Within the records, which lines hold the string "green"? Report each one by copying it.

__DATA RECORDS__.
»»
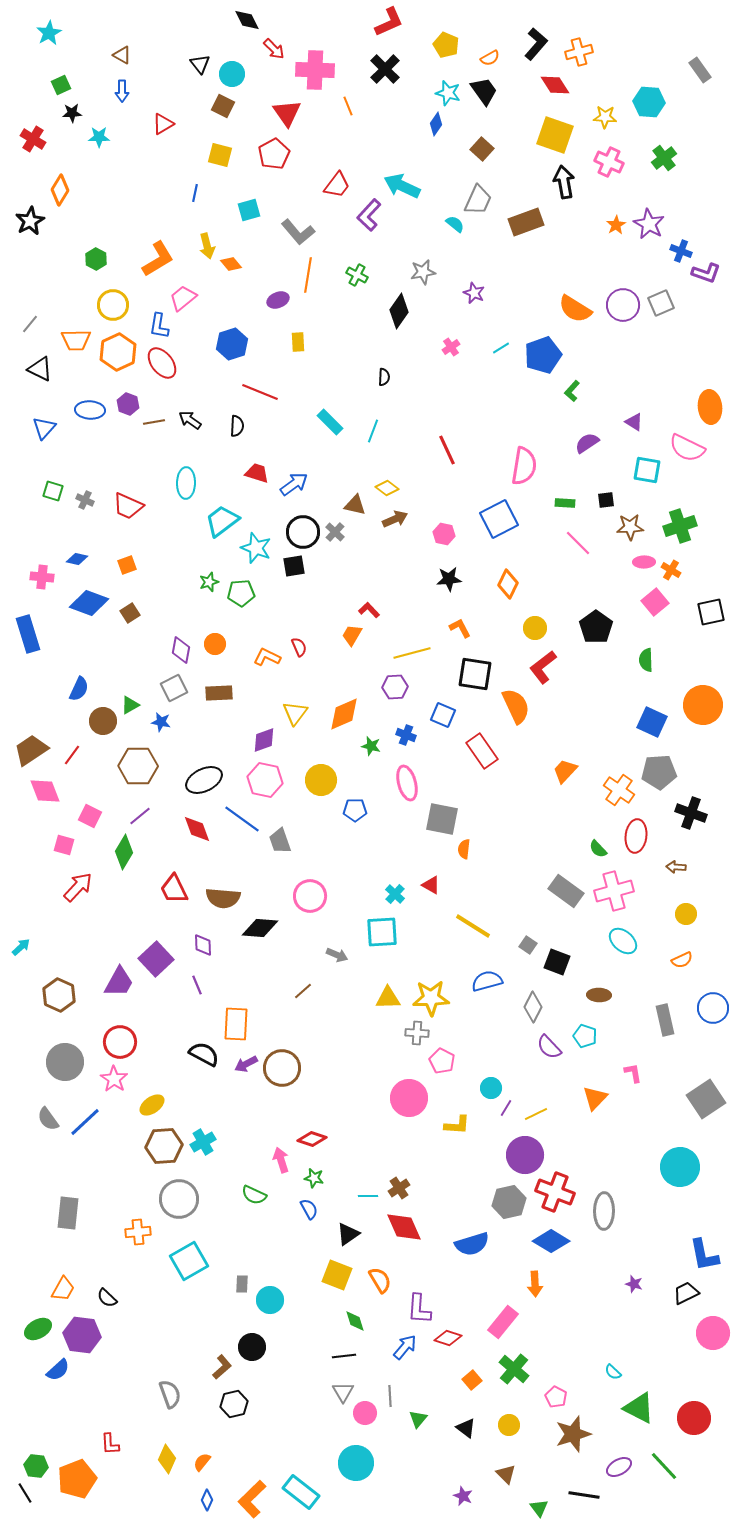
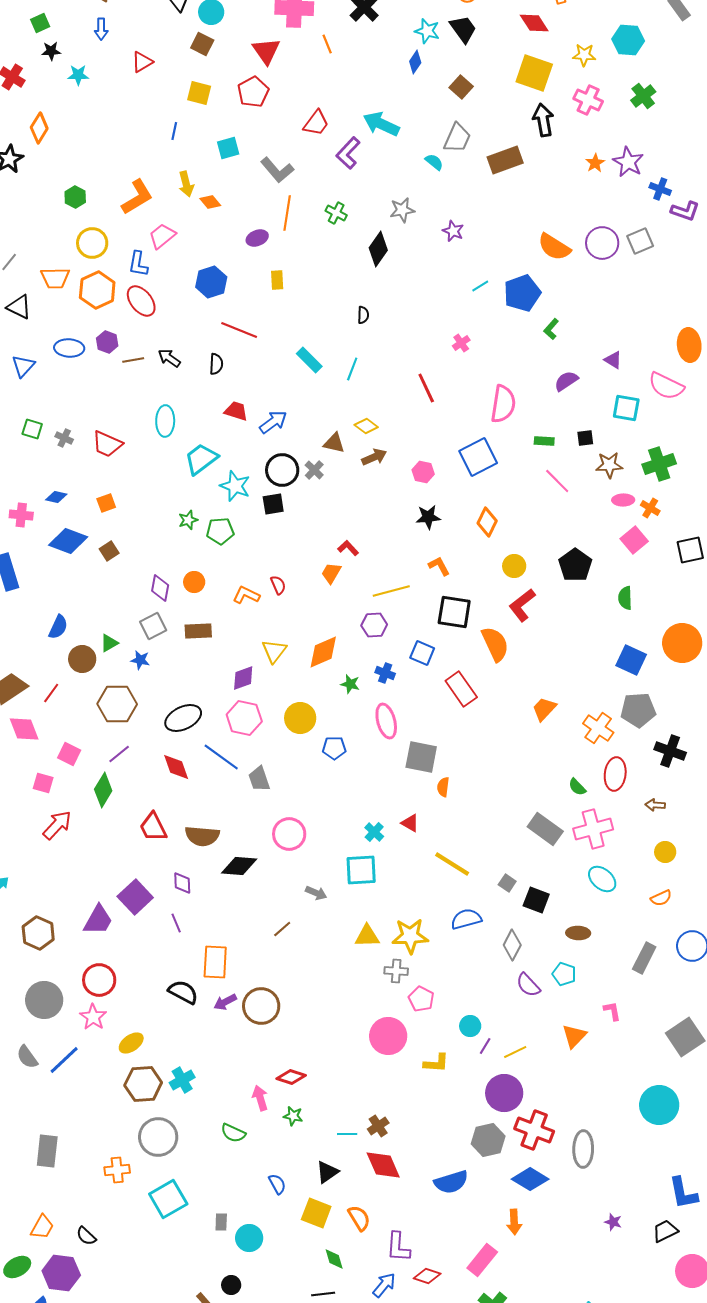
pink cross: (451, 347) -> (461, 343), moved
gray rectangle: (665, 1020) -> (644, 958), turned 40
blue semicircle: (309, 1209) -> (277, 1184), moved
black circle: (252, 1347) -> (231, 1285), size x0.7

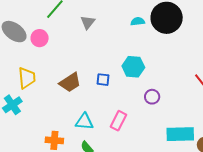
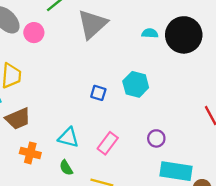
gray triangle: (88, 22) -> (92, 24), size x1.8
brown trapezoid: (70, 82) -> (18, 119), moved
purple circle: (152, 97) -> (156, 138), moved

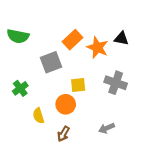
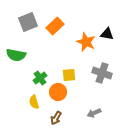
green semicircle: (18, 36) -> (16, 55), moved
orange rectangle: (72, 40) -> (55, 26), moved
gray square: (51, 62) -> (28, 22), moved
green cross: (20, 88) -> (40, 78), moved

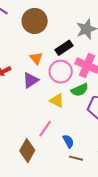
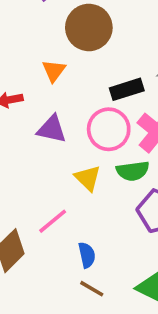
orange triangle: (36, 58) -> (54, 71), moved
purple triangle: (31, 80) -> (52, 129), turned 30

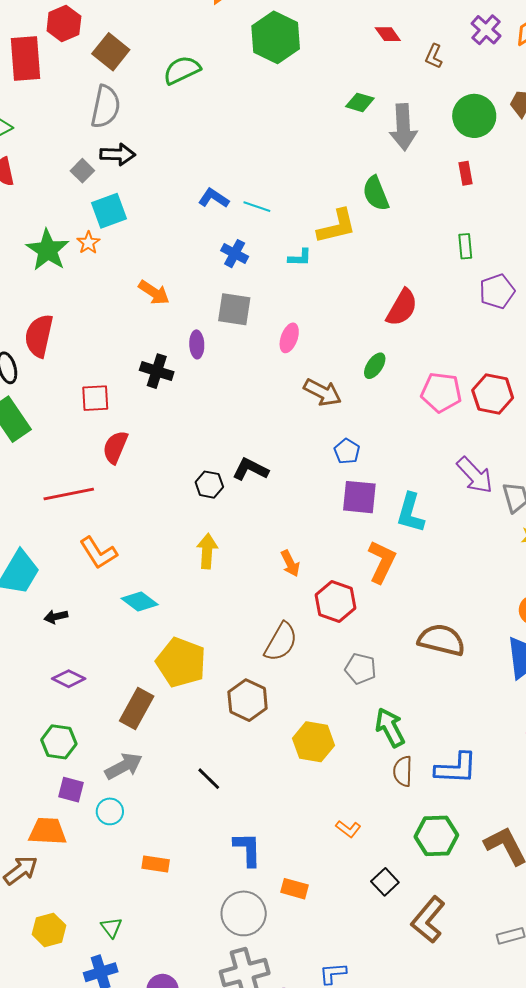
««
__RESULT OF THIS EXERCISE__.
green semicircle: (18, 36) -> (16, 55), moved
green cross: (20, 88) -> (40, 78), moved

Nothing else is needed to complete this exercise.